▶ The problem: Find all lines in the listing that include the word "brown", then copy them.

▶ Dataset records:
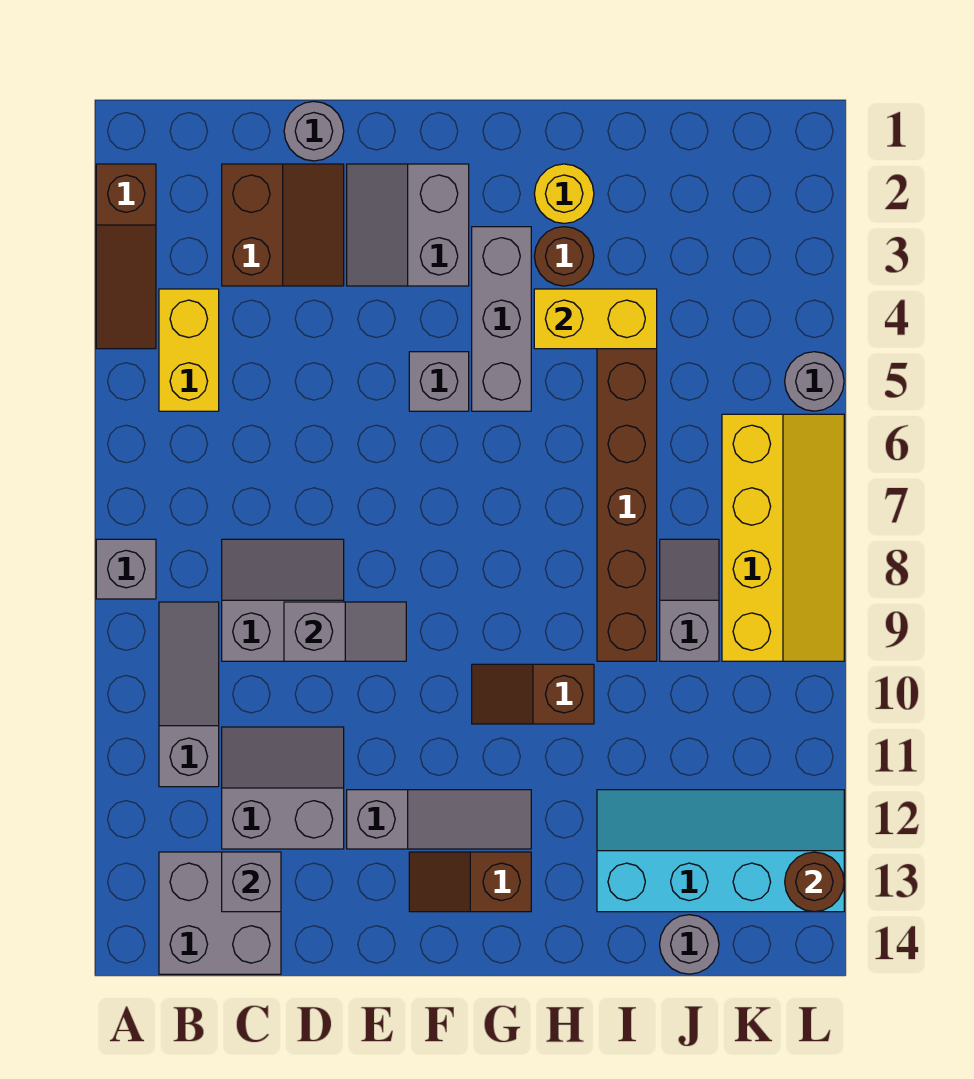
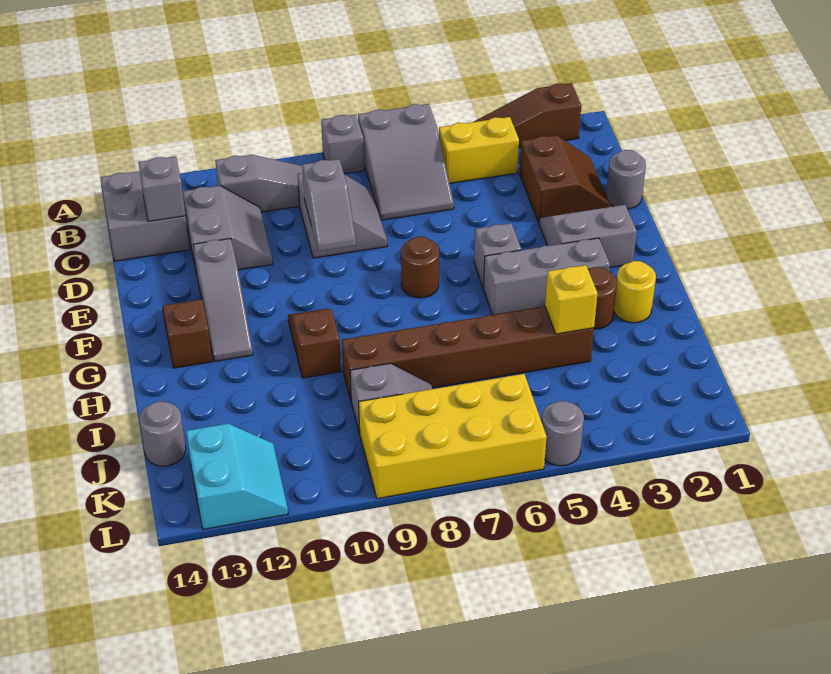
none -> grey slope A6:C7 level 1 top A
brown slope C2:D3 level 1 top C -> brown slope C2:D3 level 1 top 3
yellow brick H4:I4 level 2 -> yellow brick I4 level 2
cyan slope I12:L13 level 1 top 13 -> cyan slope K12:L13 level 1 top 13
yellow slope K6:L9 level 1 top K -> yellow brick K6:L9 level 1
brown round brick L13 level 2 -> brown round brick F7 level 1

▶ Your response:
brown slope C2:D3 level 1 top C -> brown slope C2:D3 level 1 top 3
brown round brick L13 level 2 -> brown round brick F7 level 1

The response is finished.